For the records below, output every line from the one holding "U9: NAND 74HC132" through the final line, unaltered, and no other lines.

Segment Start: ENTRIES PROVIDED

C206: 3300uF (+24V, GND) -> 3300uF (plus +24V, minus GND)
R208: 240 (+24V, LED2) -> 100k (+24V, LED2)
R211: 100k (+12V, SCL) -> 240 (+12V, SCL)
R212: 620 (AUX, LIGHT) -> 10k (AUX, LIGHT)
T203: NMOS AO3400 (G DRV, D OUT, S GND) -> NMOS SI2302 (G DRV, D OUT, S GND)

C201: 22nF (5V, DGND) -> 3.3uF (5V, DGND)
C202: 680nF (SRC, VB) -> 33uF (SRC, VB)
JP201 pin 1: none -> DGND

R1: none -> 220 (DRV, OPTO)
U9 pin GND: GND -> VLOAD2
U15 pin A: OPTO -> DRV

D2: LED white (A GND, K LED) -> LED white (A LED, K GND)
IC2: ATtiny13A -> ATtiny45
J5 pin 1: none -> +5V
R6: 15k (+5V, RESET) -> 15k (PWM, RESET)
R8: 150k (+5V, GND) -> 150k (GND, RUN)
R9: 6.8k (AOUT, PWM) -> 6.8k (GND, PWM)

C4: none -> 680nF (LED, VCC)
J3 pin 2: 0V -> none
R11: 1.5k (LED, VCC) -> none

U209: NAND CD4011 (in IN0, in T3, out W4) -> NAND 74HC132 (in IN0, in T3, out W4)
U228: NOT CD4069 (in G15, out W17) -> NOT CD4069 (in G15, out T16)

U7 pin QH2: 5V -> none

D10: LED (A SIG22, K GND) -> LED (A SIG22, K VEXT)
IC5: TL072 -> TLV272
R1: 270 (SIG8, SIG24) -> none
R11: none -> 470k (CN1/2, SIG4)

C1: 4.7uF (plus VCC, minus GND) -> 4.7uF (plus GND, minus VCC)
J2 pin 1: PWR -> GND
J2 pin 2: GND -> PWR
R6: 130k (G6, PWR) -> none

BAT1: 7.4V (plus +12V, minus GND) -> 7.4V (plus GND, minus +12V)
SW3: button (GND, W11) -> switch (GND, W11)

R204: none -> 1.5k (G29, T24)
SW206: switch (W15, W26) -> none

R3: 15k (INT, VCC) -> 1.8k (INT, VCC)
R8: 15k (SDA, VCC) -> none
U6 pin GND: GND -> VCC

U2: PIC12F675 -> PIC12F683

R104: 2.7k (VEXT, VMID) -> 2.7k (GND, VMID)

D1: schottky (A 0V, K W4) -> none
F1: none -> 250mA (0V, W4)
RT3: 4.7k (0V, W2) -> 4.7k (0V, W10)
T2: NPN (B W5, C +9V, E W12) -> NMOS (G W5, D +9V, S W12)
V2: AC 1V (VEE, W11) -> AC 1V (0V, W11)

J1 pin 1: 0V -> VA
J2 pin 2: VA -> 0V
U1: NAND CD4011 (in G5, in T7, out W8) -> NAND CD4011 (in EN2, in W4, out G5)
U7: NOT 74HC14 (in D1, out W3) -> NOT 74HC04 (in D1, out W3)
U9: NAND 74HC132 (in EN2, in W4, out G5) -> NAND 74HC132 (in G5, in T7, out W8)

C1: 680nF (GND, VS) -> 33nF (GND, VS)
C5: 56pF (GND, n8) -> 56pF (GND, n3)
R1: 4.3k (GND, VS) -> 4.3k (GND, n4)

Segment End: ENTRIES PROVIDED

▸ ANSWER FOR THE TASK:
U9: NAND 74HC132 (in EN2, in W4, out G5) -> NAND 74HC132 (in G5, in T7, out W8)

C1: 680nF (GND, VS) -> 33nF (GND, VS)
C5: 56pF (GND, n8) -> 56pF (GND, n3)
R1: 4.3k (GND, VS) -> 4.3k (GND, n4)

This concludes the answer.